**Task data:**
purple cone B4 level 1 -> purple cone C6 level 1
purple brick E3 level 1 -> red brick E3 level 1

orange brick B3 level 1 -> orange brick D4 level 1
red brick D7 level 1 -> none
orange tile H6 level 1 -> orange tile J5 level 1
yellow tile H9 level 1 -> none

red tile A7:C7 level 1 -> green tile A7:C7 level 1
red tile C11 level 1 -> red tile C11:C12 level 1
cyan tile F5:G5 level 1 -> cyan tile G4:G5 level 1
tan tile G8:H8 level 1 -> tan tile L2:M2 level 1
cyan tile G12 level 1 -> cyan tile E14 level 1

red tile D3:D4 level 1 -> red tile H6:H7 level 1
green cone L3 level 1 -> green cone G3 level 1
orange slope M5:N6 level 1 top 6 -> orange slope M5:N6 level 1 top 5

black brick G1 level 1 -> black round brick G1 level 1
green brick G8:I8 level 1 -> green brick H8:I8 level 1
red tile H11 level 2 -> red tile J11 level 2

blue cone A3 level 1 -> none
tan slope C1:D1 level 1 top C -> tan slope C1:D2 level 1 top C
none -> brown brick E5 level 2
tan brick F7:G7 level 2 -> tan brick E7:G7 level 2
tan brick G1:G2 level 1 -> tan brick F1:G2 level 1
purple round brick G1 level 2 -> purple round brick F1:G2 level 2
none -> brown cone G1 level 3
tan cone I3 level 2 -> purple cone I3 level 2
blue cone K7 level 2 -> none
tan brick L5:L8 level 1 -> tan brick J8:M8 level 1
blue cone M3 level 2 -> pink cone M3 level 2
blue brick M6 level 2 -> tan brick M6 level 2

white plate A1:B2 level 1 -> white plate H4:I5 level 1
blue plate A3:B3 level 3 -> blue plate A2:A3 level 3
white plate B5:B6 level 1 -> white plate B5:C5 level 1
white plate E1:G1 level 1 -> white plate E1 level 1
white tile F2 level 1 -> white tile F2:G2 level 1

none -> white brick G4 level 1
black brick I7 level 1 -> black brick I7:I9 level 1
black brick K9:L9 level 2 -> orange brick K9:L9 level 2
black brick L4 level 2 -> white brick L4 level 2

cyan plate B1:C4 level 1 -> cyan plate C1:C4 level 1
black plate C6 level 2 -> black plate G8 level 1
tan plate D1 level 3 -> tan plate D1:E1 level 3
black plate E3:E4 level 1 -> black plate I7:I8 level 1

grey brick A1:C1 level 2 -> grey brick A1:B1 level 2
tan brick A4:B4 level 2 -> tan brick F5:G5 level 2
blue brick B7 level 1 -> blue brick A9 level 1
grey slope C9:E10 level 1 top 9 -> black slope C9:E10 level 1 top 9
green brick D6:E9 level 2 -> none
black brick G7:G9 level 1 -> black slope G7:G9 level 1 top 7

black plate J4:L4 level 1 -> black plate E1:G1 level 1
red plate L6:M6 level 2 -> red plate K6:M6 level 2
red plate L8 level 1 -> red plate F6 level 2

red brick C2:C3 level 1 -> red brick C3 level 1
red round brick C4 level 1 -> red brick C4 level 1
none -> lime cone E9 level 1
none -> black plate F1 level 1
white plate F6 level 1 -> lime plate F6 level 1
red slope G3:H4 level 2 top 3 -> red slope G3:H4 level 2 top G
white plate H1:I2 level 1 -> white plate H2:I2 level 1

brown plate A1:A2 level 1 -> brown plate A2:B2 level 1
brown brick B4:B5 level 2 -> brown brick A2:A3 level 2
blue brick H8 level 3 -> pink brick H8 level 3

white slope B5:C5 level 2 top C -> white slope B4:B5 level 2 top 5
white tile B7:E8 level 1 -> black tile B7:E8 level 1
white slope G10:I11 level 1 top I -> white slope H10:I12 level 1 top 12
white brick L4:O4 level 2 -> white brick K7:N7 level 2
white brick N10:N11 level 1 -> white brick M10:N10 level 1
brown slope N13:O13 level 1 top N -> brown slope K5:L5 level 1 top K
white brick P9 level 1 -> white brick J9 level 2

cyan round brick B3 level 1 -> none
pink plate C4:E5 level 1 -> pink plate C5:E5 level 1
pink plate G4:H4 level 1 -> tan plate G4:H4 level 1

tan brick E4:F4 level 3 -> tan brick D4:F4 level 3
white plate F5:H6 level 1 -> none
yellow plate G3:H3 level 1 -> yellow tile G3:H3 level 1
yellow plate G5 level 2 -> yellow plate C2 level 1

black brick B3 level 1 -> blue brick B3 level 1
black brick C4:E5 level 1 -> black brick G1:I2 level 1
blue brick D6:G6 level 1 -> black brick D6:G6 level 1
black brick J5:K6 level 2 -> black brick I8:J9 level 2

**Exercise description:**
Each record must be copied out exactly and in full.

**Reply:**
purple cone B4 level 1 -> purple cone C6 level 1
purple brick E3 level 1 -> red brick E3 level 1

orange brick B3 level 1 -> orange brick D4 level 1
red brick D7 level 1 -> none
orange tile H6 level 1 -> orange tile J5 level 1
yellow tile H9 level 1 -> none

red tile A7:C7 level 1 -> green tile A7:C7 level 1
red tile C11 level 1 -> red tile C11:C12 level 1
cyan tile F5:G5 level 1 -> cyan tile G4:G5 level 1
tan tile G8:H8 level 1 -> tan tile L2:M2 level 1
cyan tile G12 level 1 -> cyan tile E14 level 1

red tile D3:D4 level 1 -> red tile H6:H7 level 1
green cone L3 level 1 -> green cone G3 level 1
orange slope M5:N6 level 1 top 6 -> orange slope M5:N6 level 1 top 5

black brick G1 level 1 -> black round brick G1 level 1
green brick G8:I8 level 1 -> green brick H8:I8 level 1
red tile H11 level 2 -> red tile J11 level 2

blue cone A3 level 1 -> none
tan slope C1:D1 level 1 top C -> tan slope C1:D2 level 1 top C
none -> brown brick E5 level 2
tan brick F7:G7 level 2 -> tan brick E7:G7 level 2
tan brick G1:G2 level 1 -> tan brick F1:G2 level 1
purple round brick G1 level 2 -> purple round brick F1:G2 level 2
none -> brown cone G1 level 3
tan cone I3 level 2 -> purple cone I3 level 2
blue cone K7 level 2 -> none
tan brick L5:L8 level 1 -> tan brick J8:M8 level 1
blue cone M3 level 2 -> pink cone M3 level 2
blue brick M6 level 2 -> tan brick M6 level 2

white plate A1:B2 level 1 -> white plate H4:I5 level 1
blue plate A3:B3 level 3 -> blue plate A2:A3 level 3
white plate B5:B6 level 1 -> white plate B5:C5 level 1
white plate E1:G1 level 1 -> white plate E1 level 1
white tile F2 level 1 -> white tile F2:G2 level 1

none -> white brick G4 level 1
black brick I7 level 1 -> black brick I7:I9 level 1
black brick K9:L9 level 2 -> orange brick K9:L9 level 2
black brick L4 level 2 -> white brick L4 level 2

cyan plate B1:C4 level 1 -> cyan plate C1:C4 level 1
black plate C6 level 2 -> black plate G8 level 1
tan plate D1 level 3 -> tan plate D1:E1 level 3
black plate E3:E4 level 1 -> black plate I7:I8 level 1

grey brick A1:C1 level 2 -> grey brick A1:B1 level 2
tan brick A4:B4 level 2 -> tan brick F5:G5 level 2
blue brick B7 level 1 -> blue brick A9 level 1
grey slope C9:E10 level 1 top 9 -> black slope C9:E10 level 1 top 9
green brick D6:E9 level 2 -> none
black brick G7:G9 level 1 -> black slope G7:G9 level 1 top 7

black plate J4:L4 level 1 -> black plate E1:G1 level 1
red plate L6:M6 level 2 -> red plate K6:M6 level 2
red plate L8 level 1 -> red plate F6 level 2

red brick C2:C3 level 1 -> red brick C3 level 1
red round brick C4 level 1 -> red brick C4 level 1
none -> lime cone E9 level 1
none -> black plate F1 level 1
white plate F6 level 1 -> lime plate F6 level 1
red slope G3:H4 level 2 top 3 -> red slope G3:H4 level 2 top G
white plate H1:I2 level 1 -> white plate H2:I2 level 1

brown plate A1:A2 level 1 -> brown plate A2:B2 level 1
brown brick B4:B5 level 2 -> brown brick A2:A3 level 2
blue brick H8 level 3 -> pink brick H8 level 3

white slope B5:C5 level 2 top C -> white slope B4:B5 level 2 top 5
white tile B7:E8 level 1 -> black tile B7:E8 level 1
white slope G10:I11 level 1 top I -> white slope H10:I12 level 1 top 12
white brick L4:O4 level 2 -> white brick K7:N7 level 2
white brick N10:N11 level 1 -> white brick M10:N10 level 1
brown slope N13:O13 level 1 top N -> brown slope K5:L5 level 1 top K
white brick P9 level 1 -> white brick J9 level 2

cyan round brick B3 level 1 -> none
pink plate C4:E5 level 1 -> pink plate C5:E5 level 1
pink plate G4:H4 level 1 -> tan plate G4:H4 level 1

tan brick E4:F4 level 3 -> tan brick D4:F4 level 3
white plate F5:H6 level 1 -> none
yellow plate G3:H3 level 1 -> yellow tile G3:H3 level 1
yellow plate G5 level 2 -> yellow plate C2 level 1

black brick B3 level 1 -> blue brick B3 level 1
black brick C4:E5 level 1 -> black brick G1:I2 level 1
blue brick D6:G6 level 1 -> black brick D6:G6 level 1
black brick J5:K6 level 2 -> black brick I8:J9 level 2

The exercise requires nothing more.